_Available data_
========================
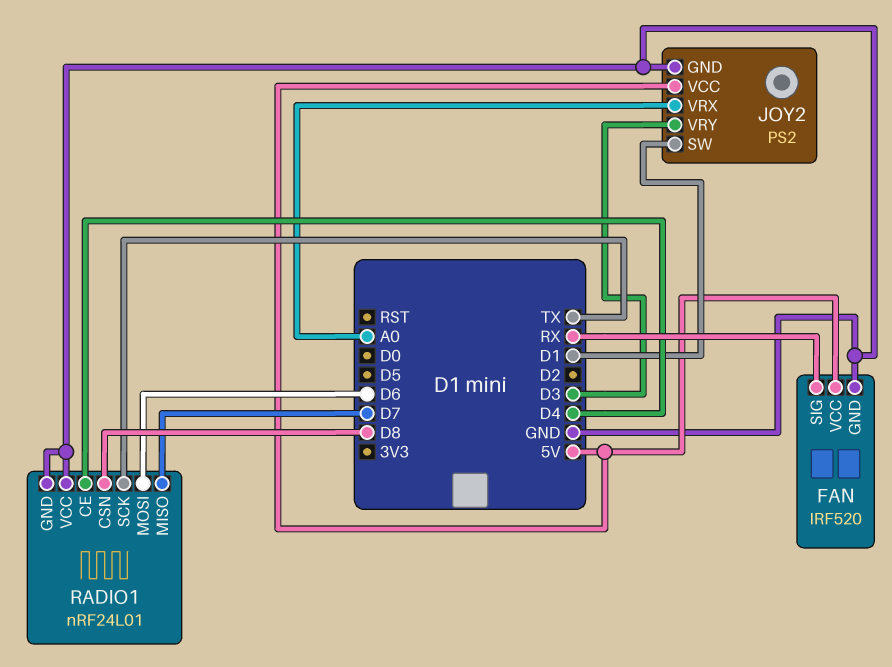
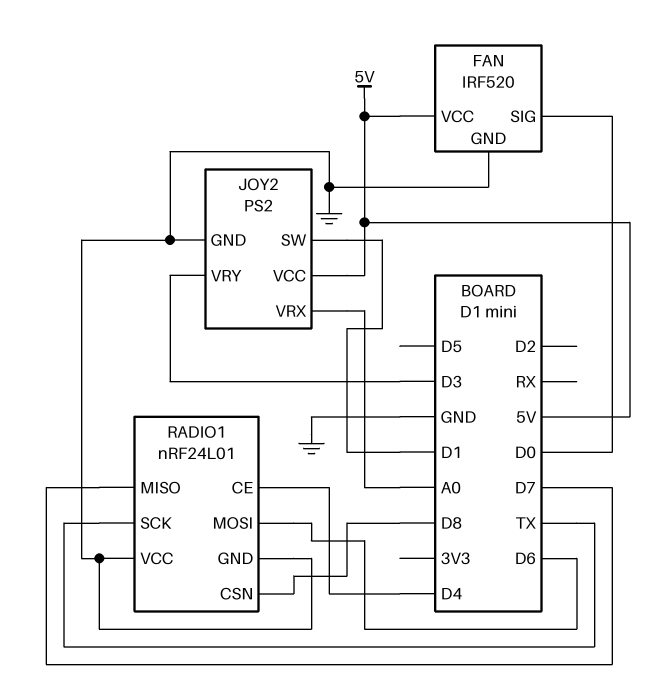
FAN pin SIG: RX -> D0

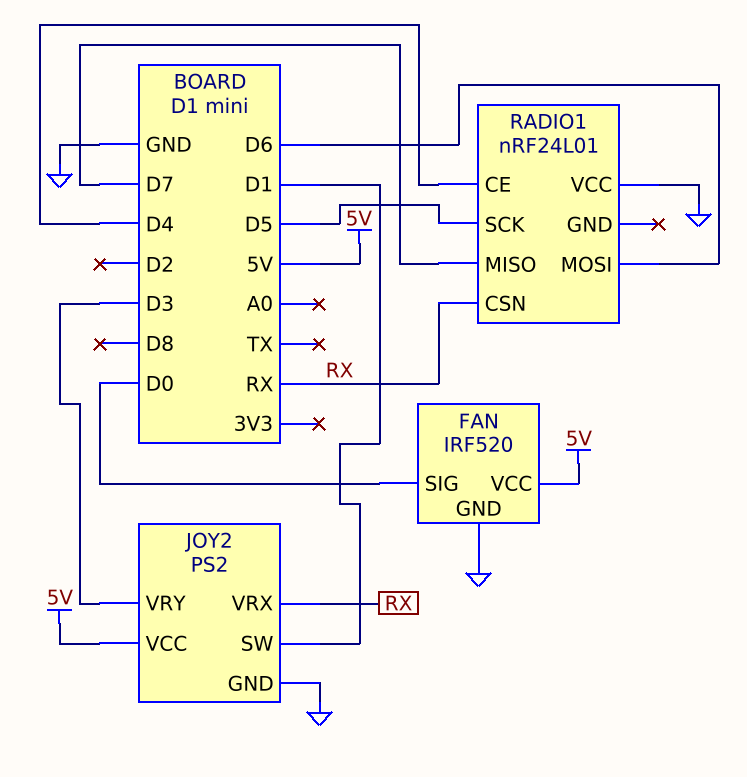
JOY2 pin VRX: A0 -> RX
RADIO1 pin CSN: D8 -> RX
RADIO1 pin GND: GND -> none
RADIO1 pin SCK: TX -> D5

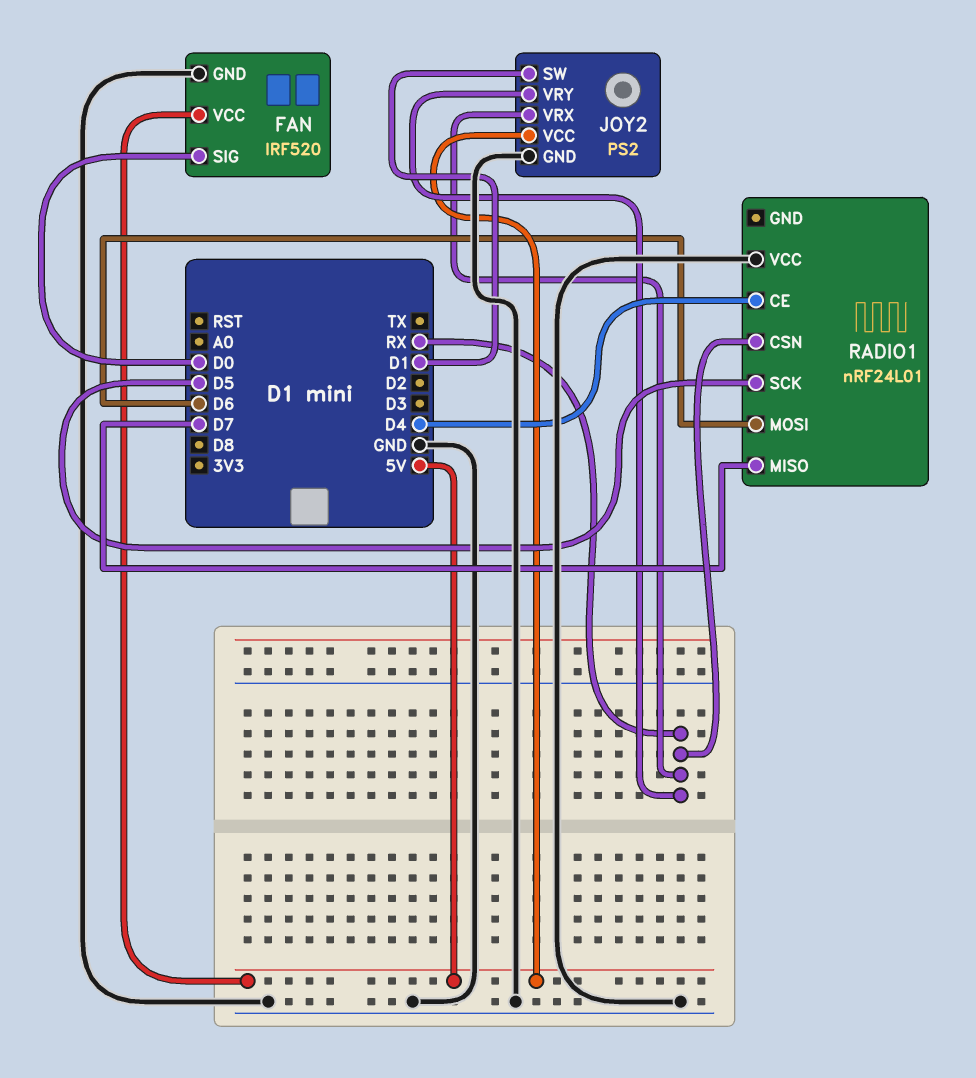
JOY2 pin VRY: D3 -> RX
========================
_Description of the task_
The records above should be repeated exactly, with no pictures in the copy.

_Task response_
FAN pin SIG: RX -> D0

JOY2 pin VRX: A0 -> RX
RADIO1 pin CSN: D8 -> RX
RADIO1 pin GND: GND -> none
RADIO1 pin SCK: TX -> D5

JOY2 pin VRY: D3 -> RX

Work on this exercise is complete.